ACTIVITY: For this exercise, write out each entry below exactly, omitting the images.

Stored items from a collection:
/---
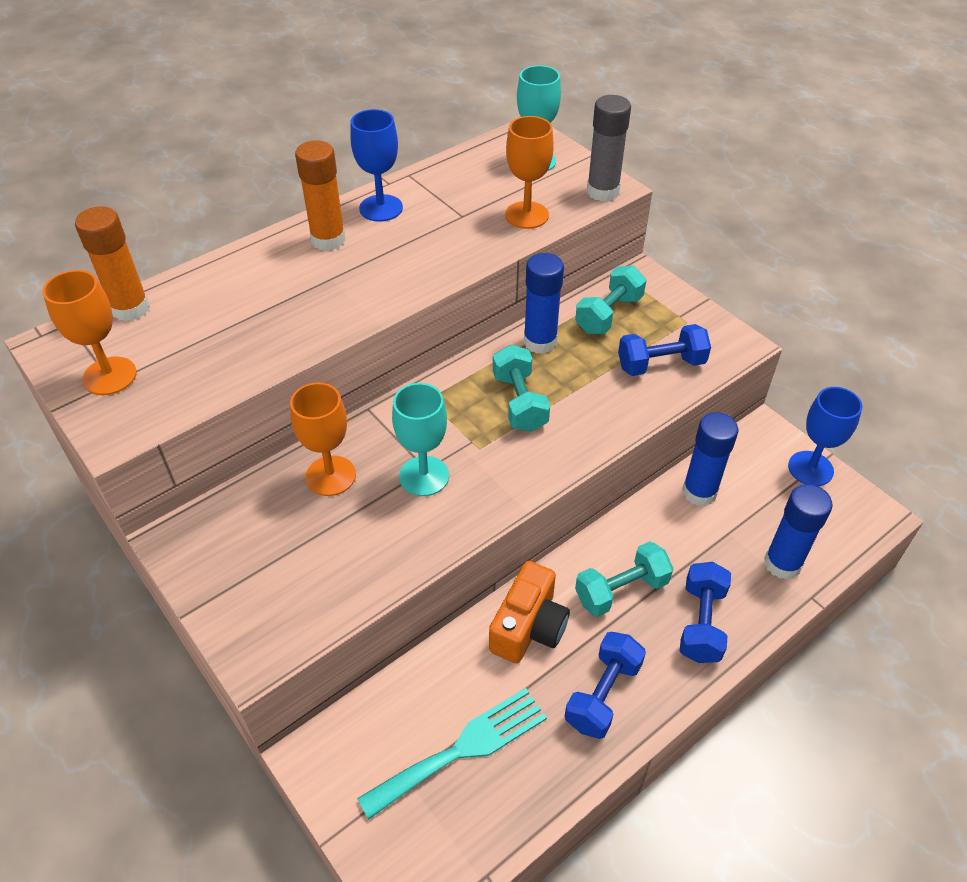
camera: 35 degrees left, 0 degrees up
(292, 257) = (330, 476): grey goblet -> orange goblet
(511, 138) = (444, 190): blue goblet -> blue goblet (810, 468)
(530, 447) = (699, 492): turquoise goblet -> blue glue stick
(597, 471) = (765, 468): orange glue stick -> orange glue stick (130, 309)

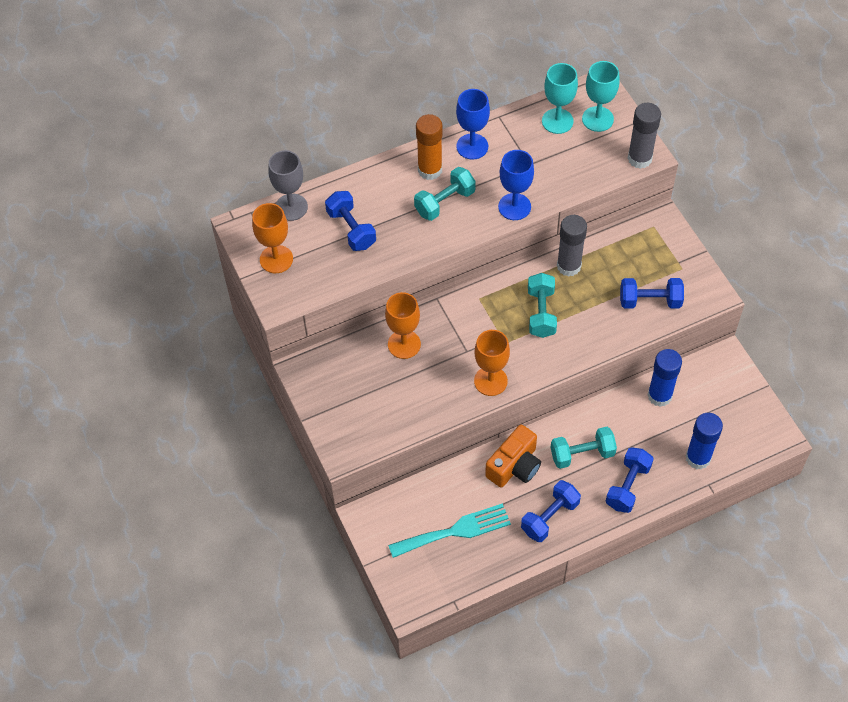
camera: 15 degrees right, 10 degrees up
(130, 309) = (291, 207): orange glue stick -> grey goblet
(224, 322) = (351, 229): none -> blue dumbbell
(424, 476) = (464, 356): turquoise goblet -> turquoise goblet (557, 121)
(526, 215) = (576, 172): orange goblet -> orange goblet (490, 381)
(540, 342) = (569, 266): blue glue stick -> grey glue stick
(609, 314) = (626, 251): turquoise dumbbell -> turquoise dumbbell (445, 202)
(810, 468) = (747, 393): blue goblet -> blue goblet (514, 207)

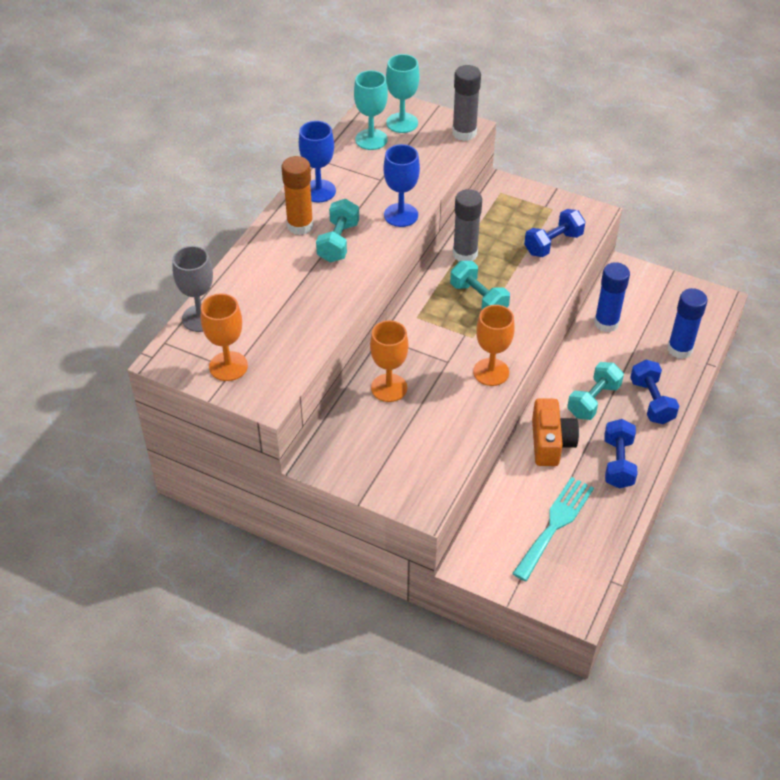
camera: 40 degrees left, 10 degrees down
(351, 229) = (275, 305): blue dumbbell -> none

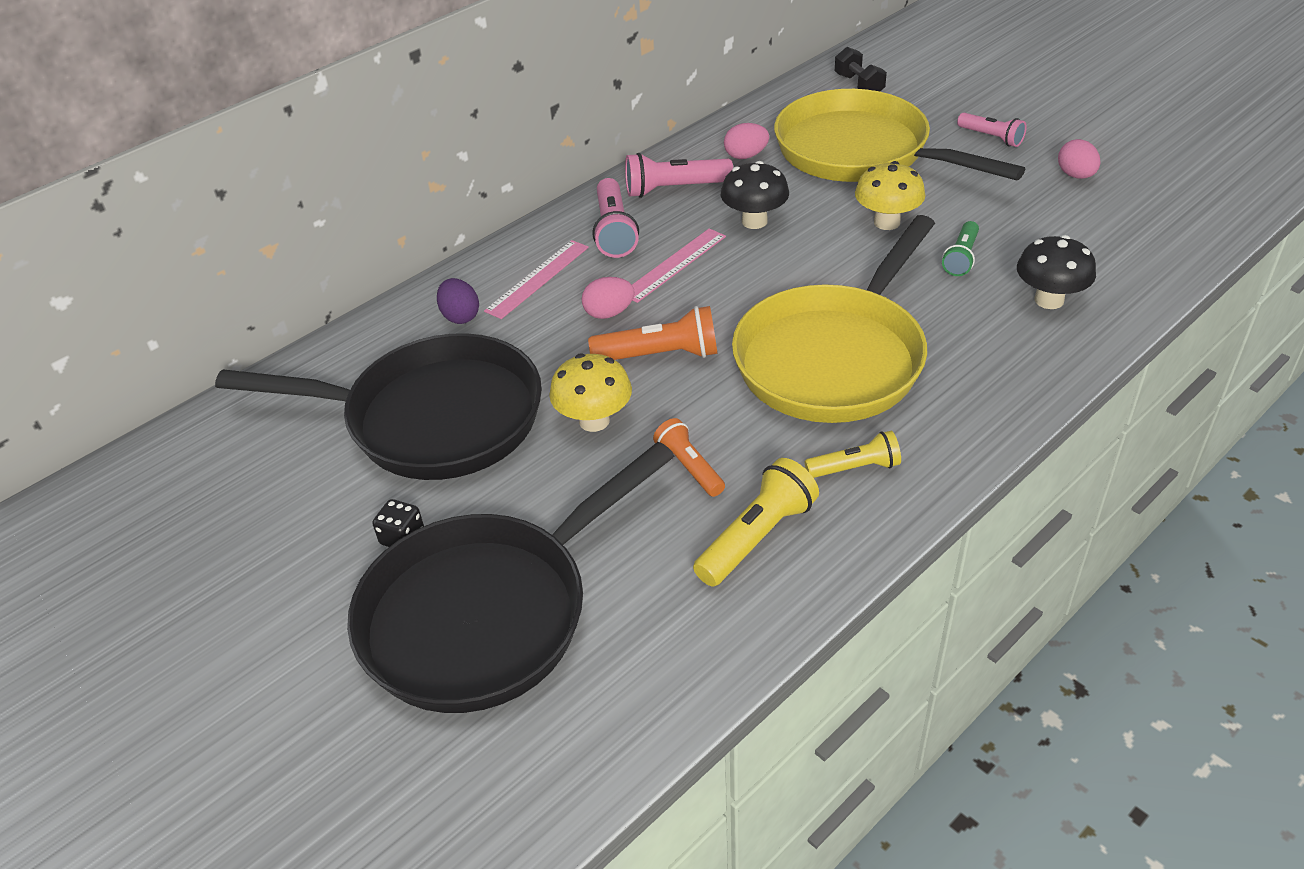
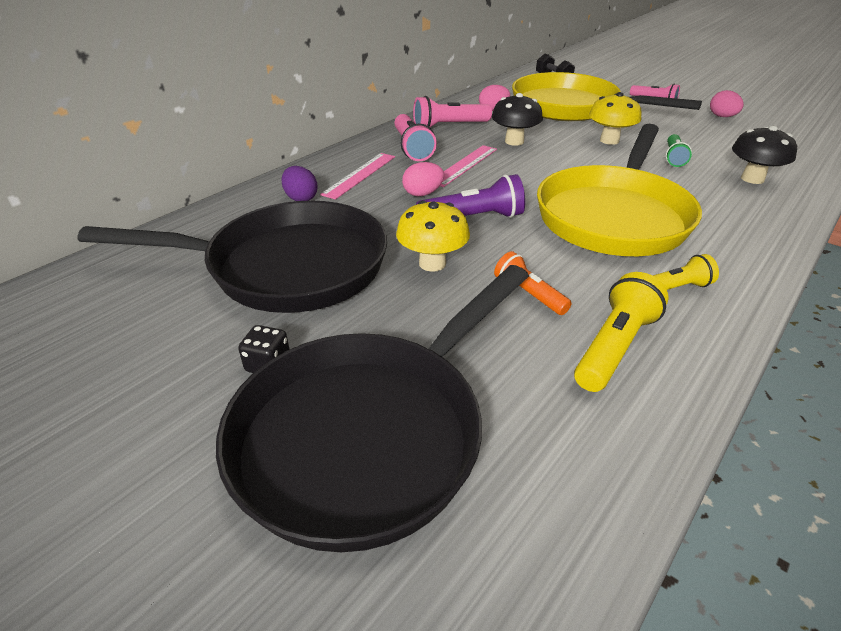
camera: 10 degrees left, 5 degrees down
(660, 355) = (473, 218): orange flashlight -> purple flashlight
\---
WRITTEN SOLUTION:
camera: 35 degrees left, 0 degrees up
(292, 257) = (330, 476): grey goblet -> orange goblet
(511, 138) = (444, 190): blue goblet -> blue goblet (810, 468)
(530, 447) = (699, 492): turquoise goblet -> blue glue stick
(597, 471) = (765, 468): orange glue stick -> orange glue stick (130, 309)

camera: 15 degrees right, 10 degrees up
(130, 309) = (291, 207): orange glue stick -> grey goblet
(224, 322) = (351, 229): none -> blue dumbbell
(424, 476) = (464, 356): turquoise goblet -> turquoise goblet (557, 121)
(526, 215) = (576, 172): orange goblet -> orange goblet (490, 381)
(540, 342) = (569, 266): blue glue stick -> grey glue stick
(609, 314) = (626, 251): turquoise dumbbell -> turquoise dumbbell (445, 202)
(810, 468) = (747, 393): blue goblet -> blue goblet (514, 207)

camera: 40 degrees left, 10 degrees down
(351, 229) = (275, 305): blue dumbbell -> none

camera: 10 degrees left, 5 degrees down
(660, 355) = (473, 218): orange flashlight -> purple flashlight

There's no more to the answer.